(Content revision data)
======

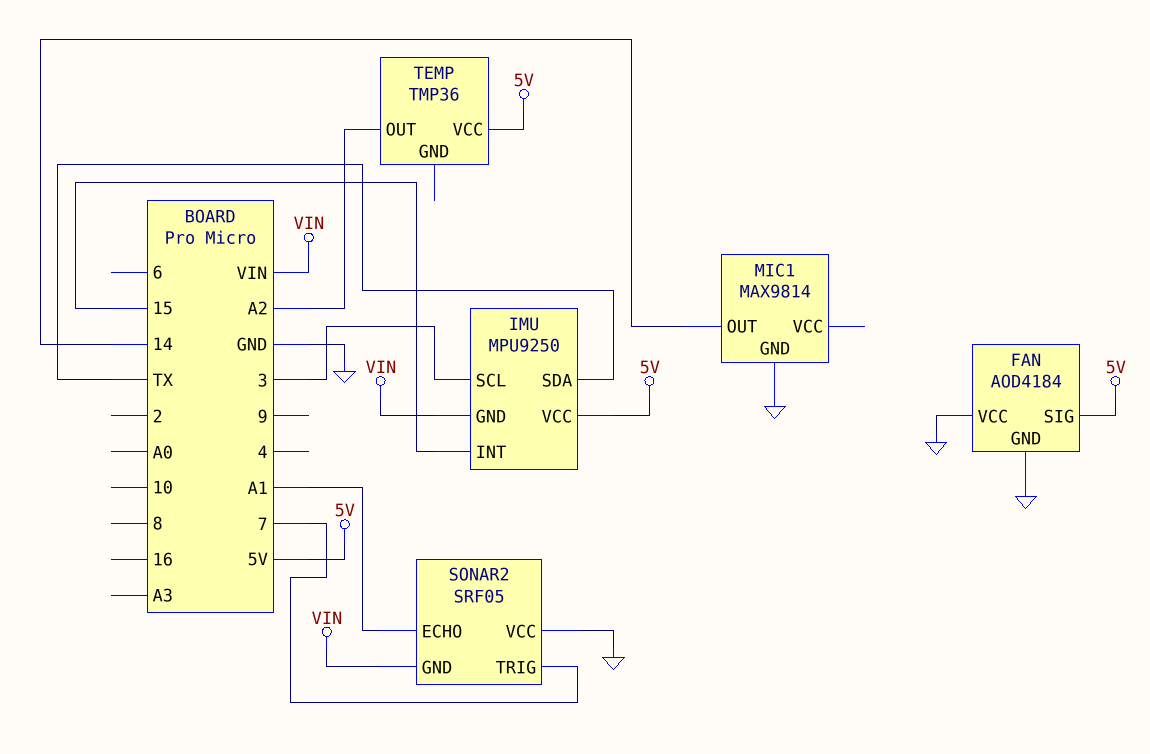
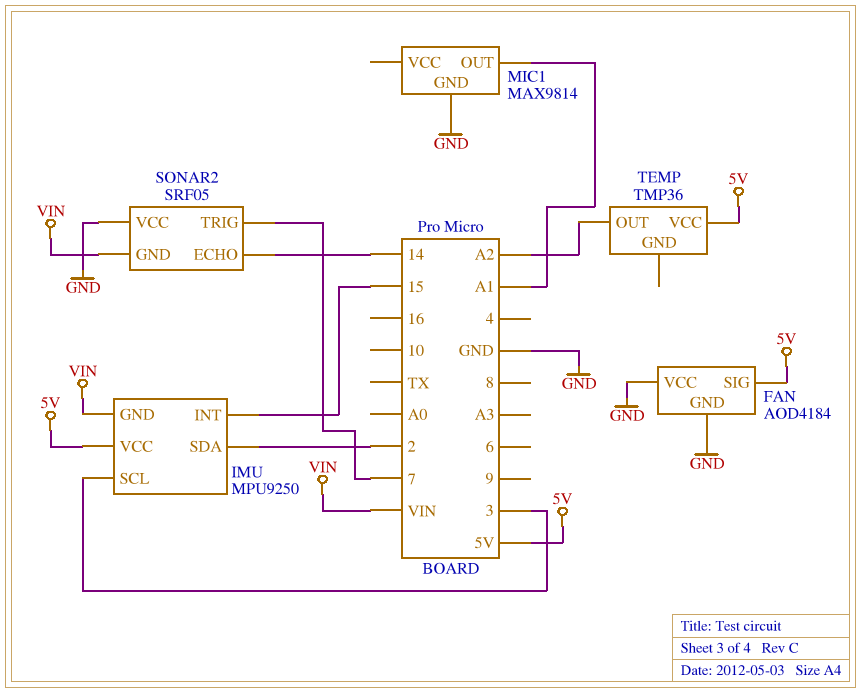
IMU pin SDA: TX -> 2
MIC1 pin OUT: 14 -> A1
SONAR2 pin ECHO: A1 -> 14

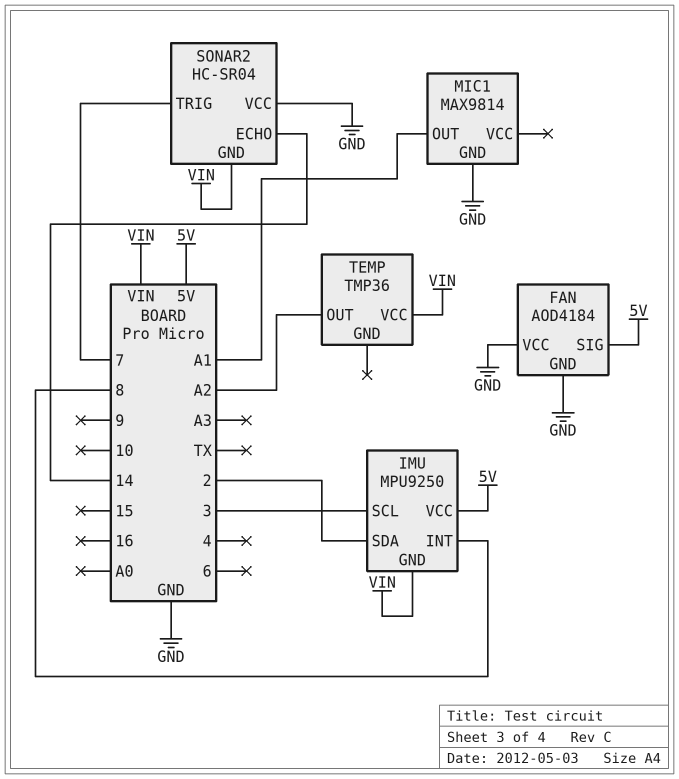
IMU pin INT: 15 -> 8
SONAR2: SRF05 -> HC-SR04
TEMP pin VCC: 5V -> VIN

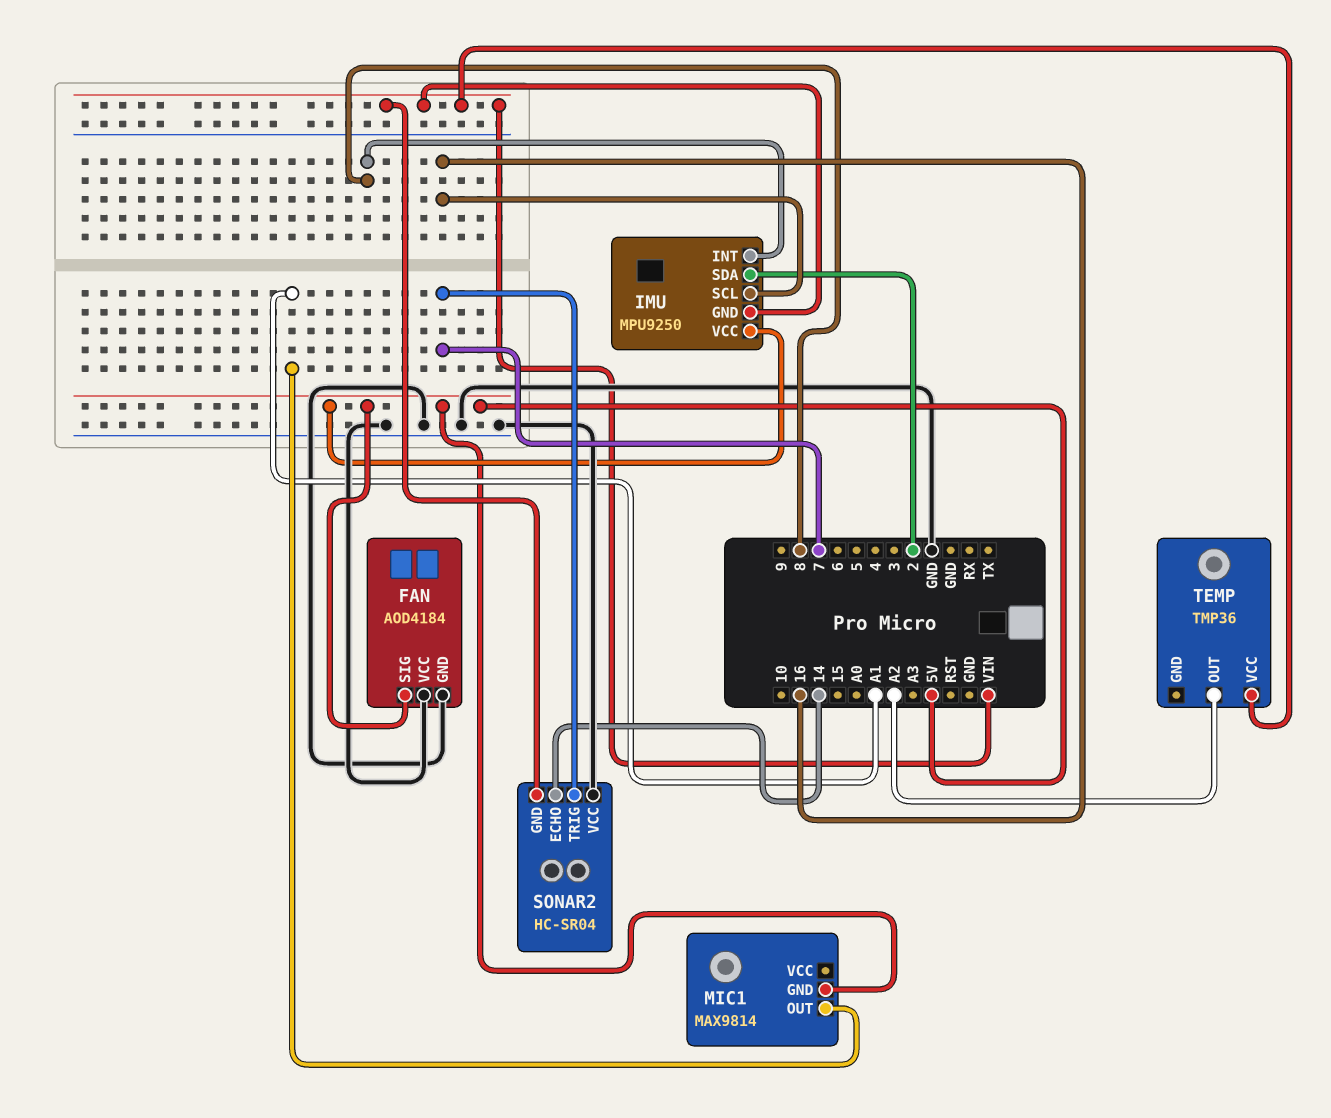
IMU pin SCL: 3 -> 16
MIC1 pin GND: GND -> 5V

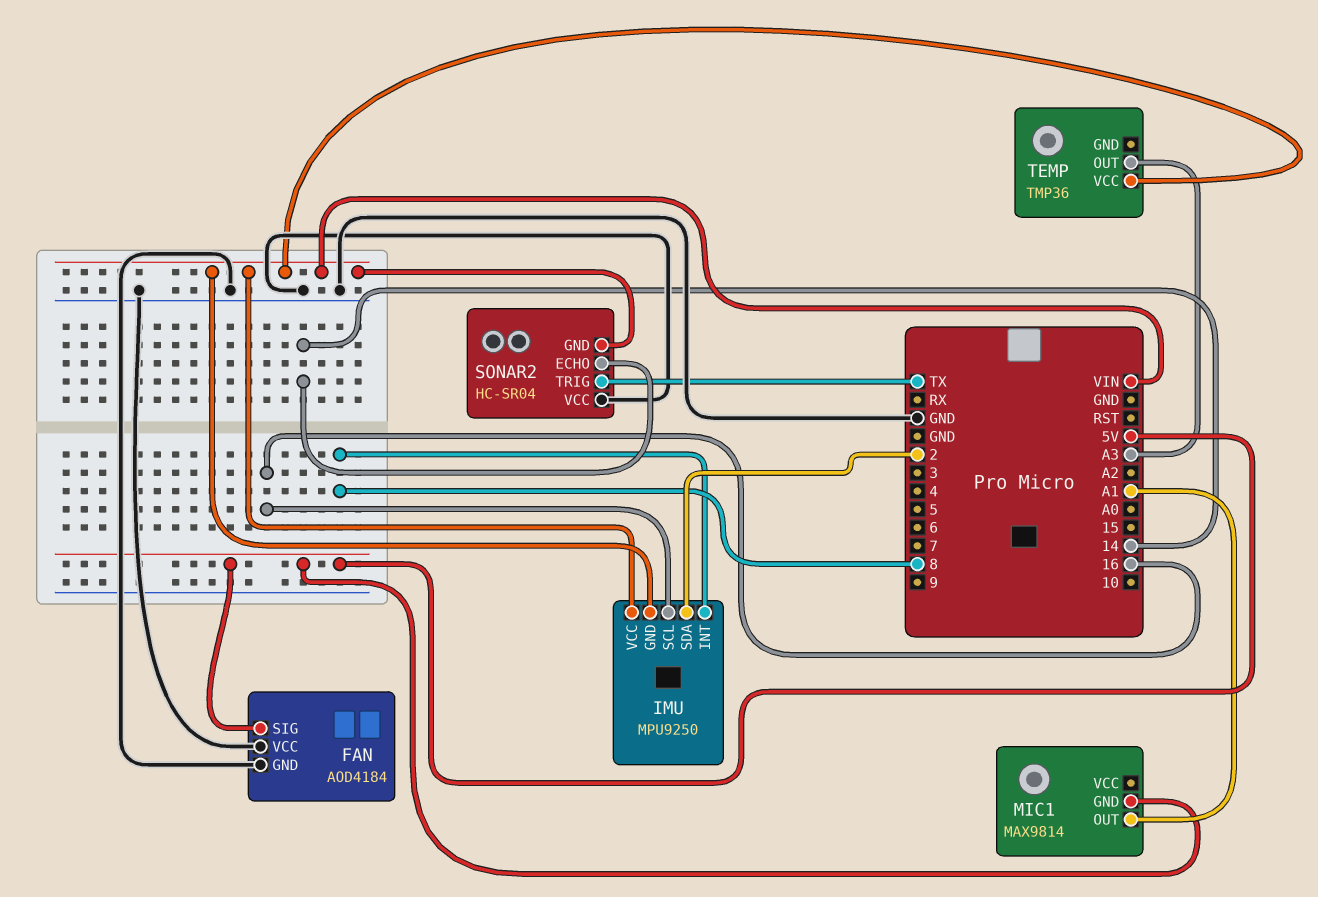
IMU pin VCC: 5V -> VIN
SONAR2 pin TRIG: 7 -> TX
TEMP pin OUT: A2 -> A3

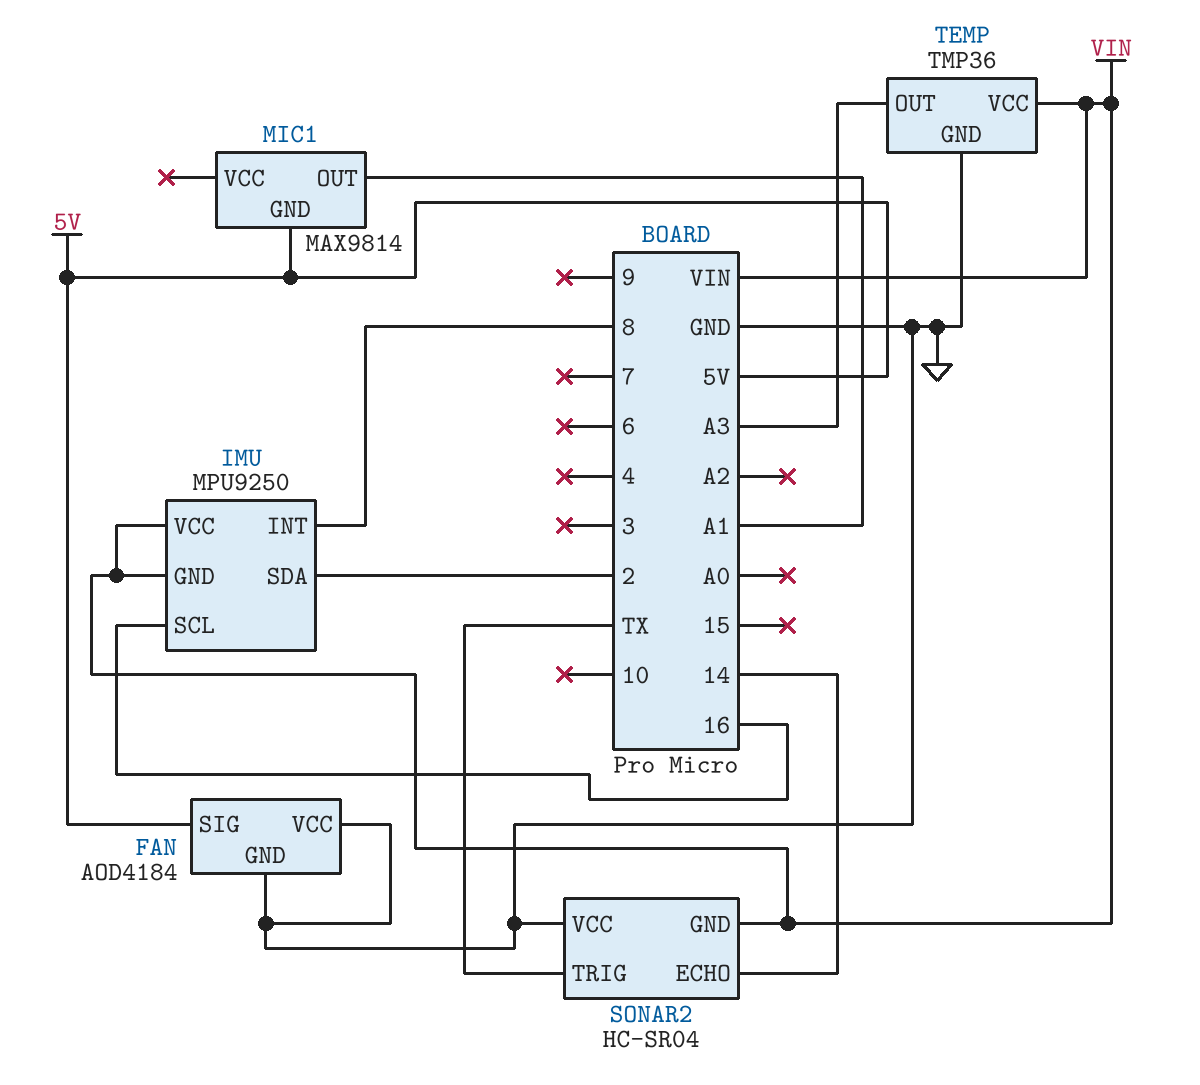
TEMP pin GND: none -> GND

======

Prompt:
Copy out all the data exactly. No images belong in the copy.

Exercise output:
IMU pin SDA: TX -> 2
MIC1 pin OUT: 14 -> A1
SONAR2 pin ECHO: A1 -> 14

IMU pin INT: 15 -> 8
SONAR2: SRF05 -> HC-SR04
TEMP pin VCC: 5V -> VIN

IMU pin SCL: 3 -> 16
MIC1 pin GND: GND -> 5V

IMU pin VCC: 5V -> VIN
SONAR2 pin TRIG: 7 -> TX
TEMP pin OUT: A2 -> A3

TEMP pin GND: none -> GND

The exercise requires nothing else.